#### WORK ITEM
Only the lines below starting at the one that contains "yellow lemon (no. 1 from left)" and ending at the one that contains "black light bulb (no. 2 from left)" are to be reproduced, exactly and with both ends kept.

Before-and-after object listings

=== Section Start ===

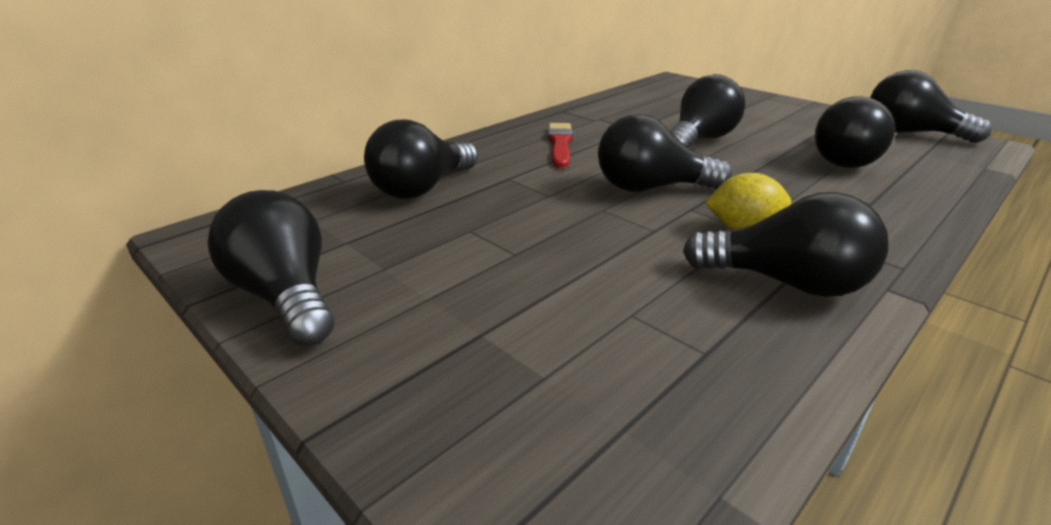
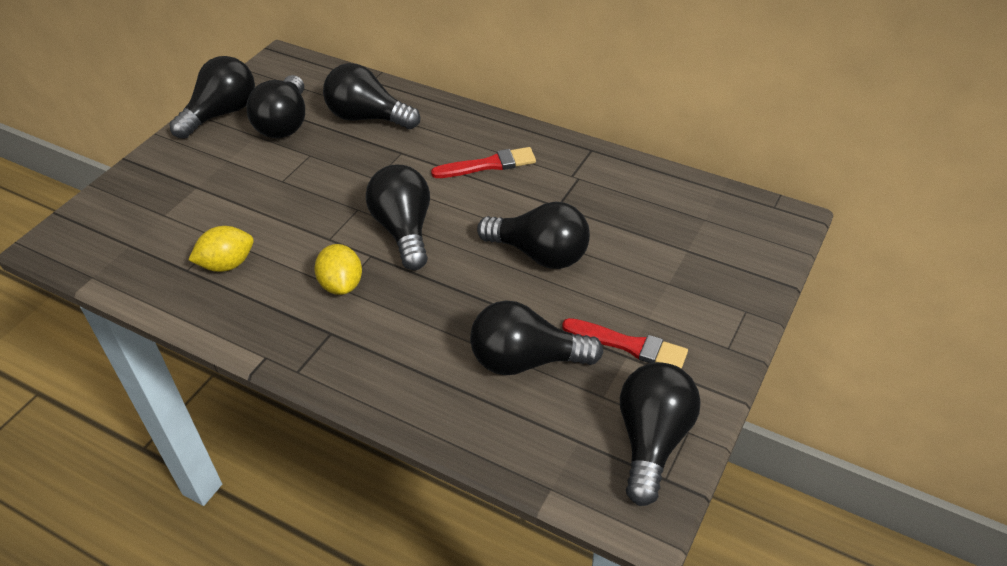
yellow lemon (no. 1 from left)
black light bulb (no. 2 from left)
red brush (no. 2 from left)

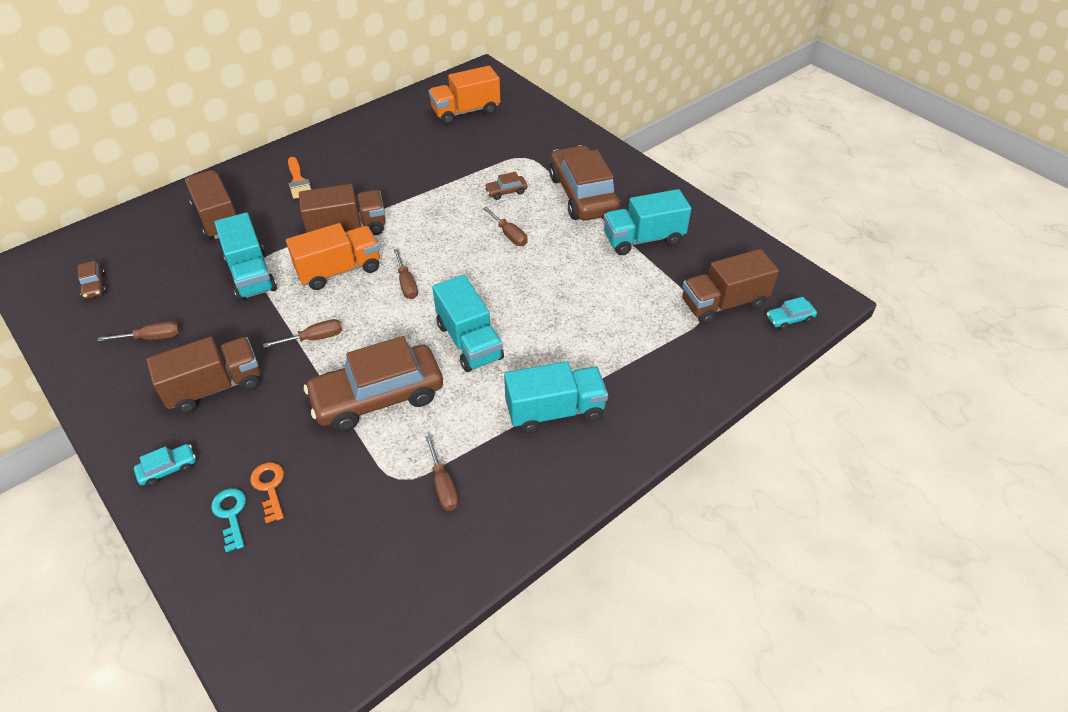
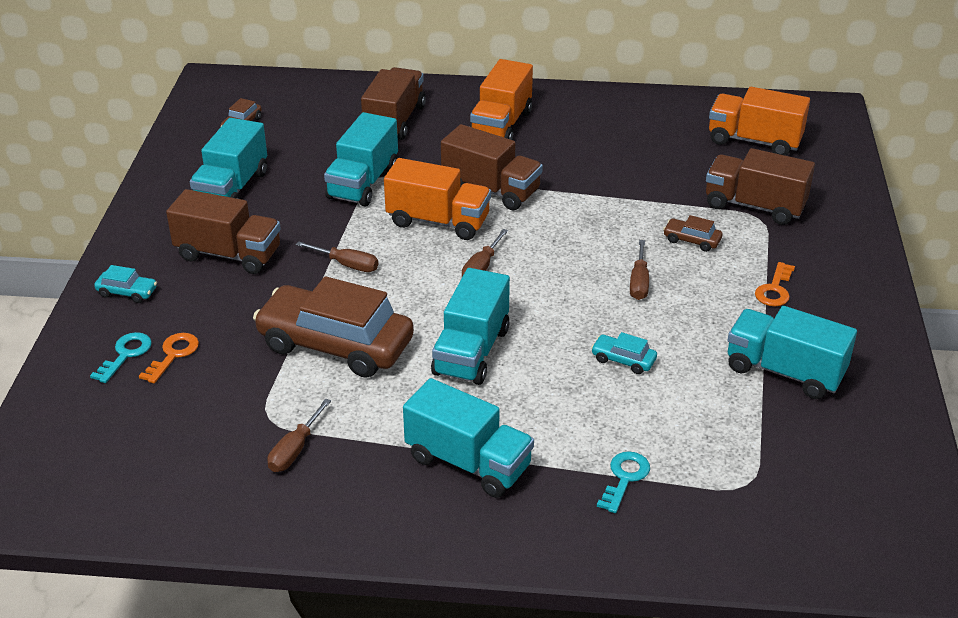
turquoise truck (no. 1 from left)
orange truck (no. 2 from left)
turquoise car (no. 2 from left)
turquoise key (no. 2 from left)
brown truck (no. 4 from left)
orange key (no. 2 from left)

=== Section End ===
=== Section Start ===

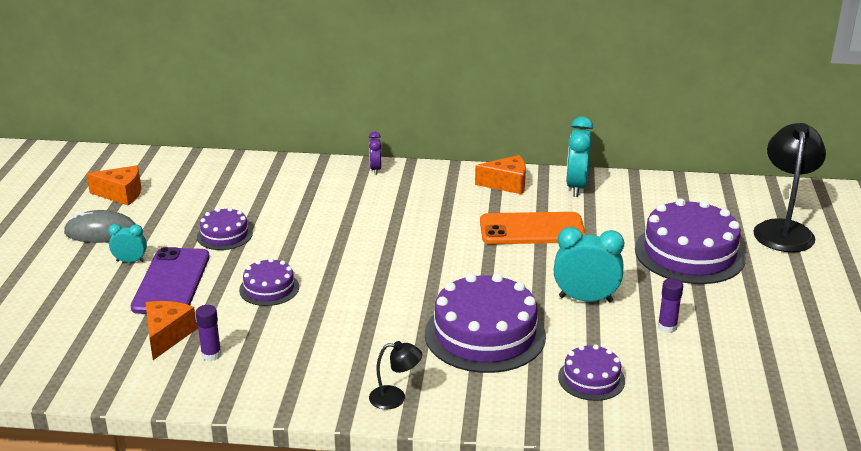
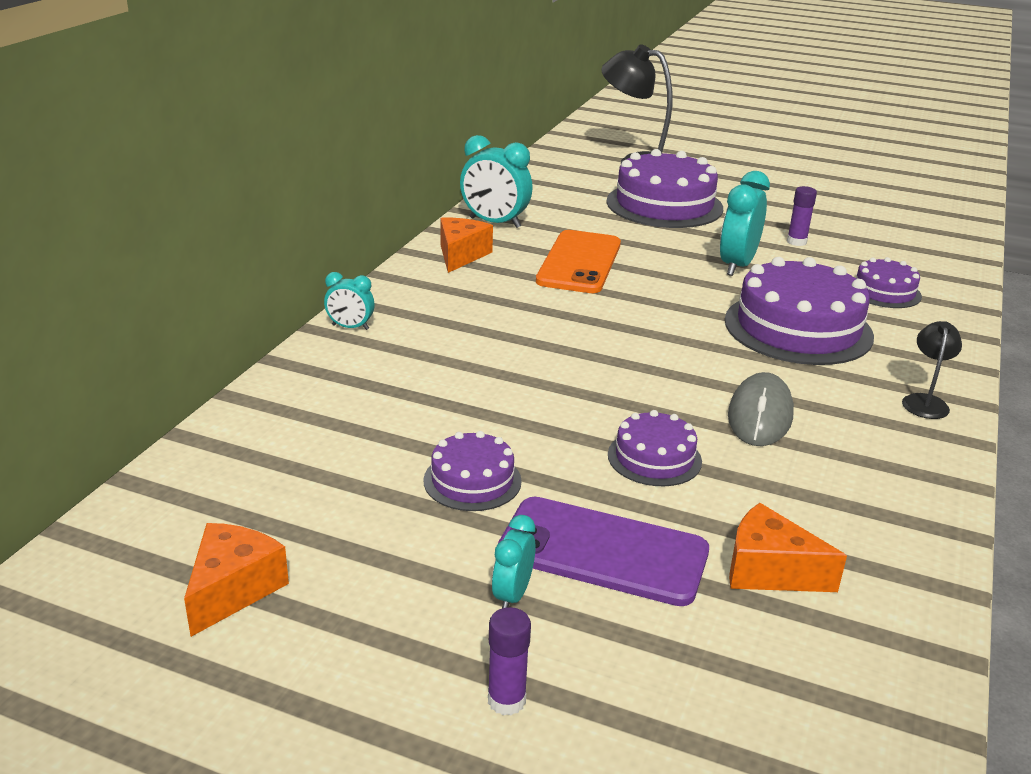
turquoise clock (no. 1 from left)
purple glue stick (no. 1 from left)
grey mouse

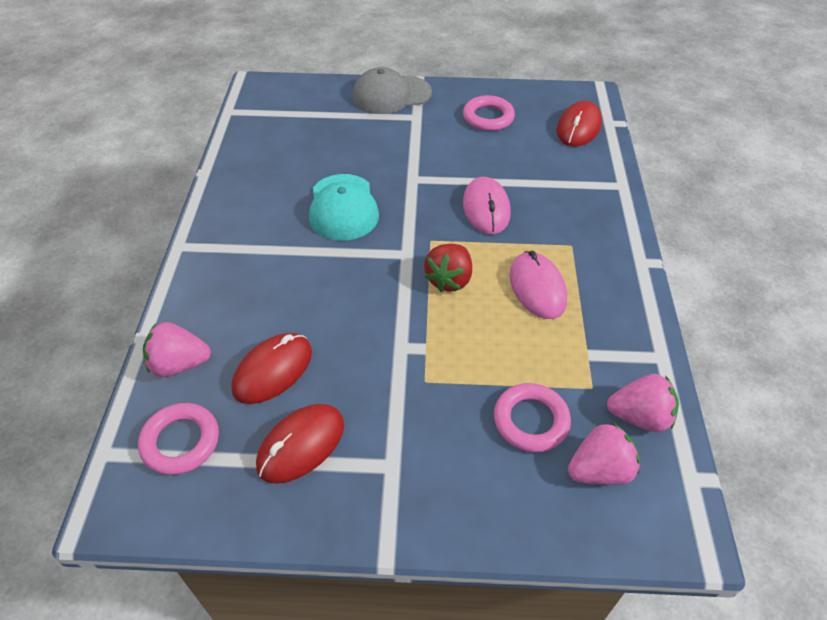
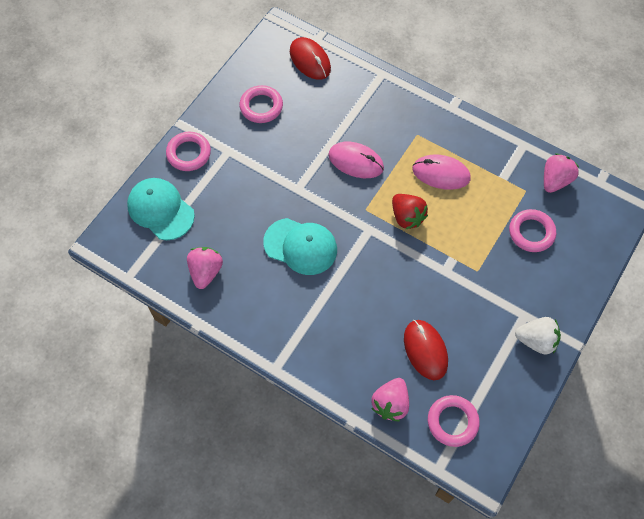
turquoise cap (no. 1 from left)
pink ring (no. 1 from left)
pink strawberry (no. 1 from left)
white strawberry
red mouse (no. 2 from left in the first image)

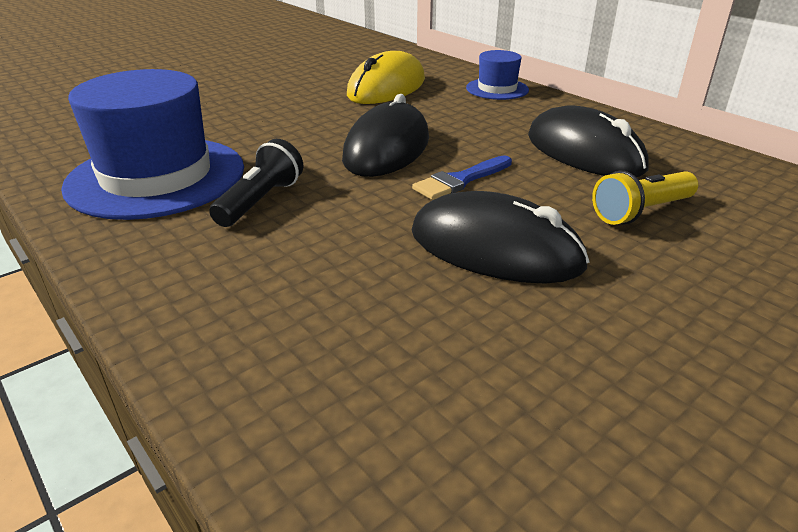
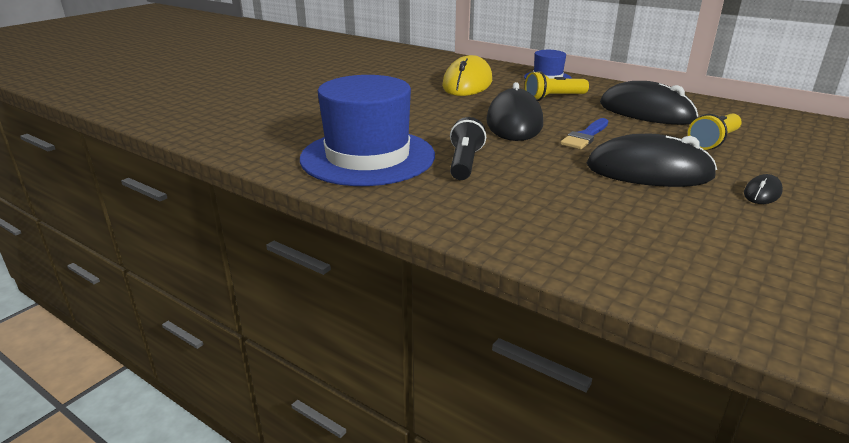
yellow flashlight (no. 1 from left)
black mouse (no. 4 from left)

=== Section End ===

#### RESPONSE TO THIS EXERCISE
yellow lemon (no. 1 from left)
black light bulb (no. 2 from left)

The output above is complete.